◆ Version difference data:
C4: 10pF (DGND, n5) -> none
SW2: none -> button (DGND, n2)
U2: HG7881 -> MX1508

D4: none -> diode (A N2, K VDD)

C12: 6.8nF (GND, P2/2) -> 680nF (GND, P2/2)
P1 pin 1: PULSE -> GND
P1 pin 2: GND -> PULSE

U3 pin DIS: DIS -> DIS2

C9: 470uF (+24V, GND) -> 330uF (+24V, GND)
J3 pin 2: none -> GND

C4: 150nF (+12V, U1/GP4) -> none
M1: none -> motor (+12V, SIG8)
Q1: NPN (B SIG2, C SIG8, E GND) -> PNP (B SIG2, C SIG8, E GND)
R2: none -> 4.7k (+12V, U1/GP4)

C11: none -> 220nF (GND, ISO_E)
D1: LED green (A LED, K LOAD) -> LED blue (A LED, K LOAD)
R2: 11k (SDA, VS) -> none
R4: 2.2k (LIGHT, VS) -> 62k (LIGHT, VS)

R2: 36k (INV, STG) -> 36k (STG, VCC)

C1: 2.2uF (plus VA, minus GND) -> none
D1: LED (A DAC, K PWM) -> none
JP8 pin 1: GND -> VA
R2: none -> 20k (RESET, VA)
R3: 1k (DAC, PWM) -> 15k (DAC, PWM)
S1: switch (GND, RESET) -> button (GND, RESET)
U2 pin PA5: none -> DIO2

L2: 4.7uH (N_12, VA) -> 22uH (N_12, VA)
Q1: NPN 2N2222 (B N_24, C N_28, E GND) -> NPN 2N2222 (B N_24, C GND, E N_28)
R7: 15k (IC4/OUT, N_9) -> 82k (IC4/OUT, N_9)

◆ WORK ITEM:
Given the data above, which lines hold the string "DGND"? Return them.

◆ RESPONSE:
C4: 10pF (DGND, n5) -> none
SW2: none -> button (DGND, n2)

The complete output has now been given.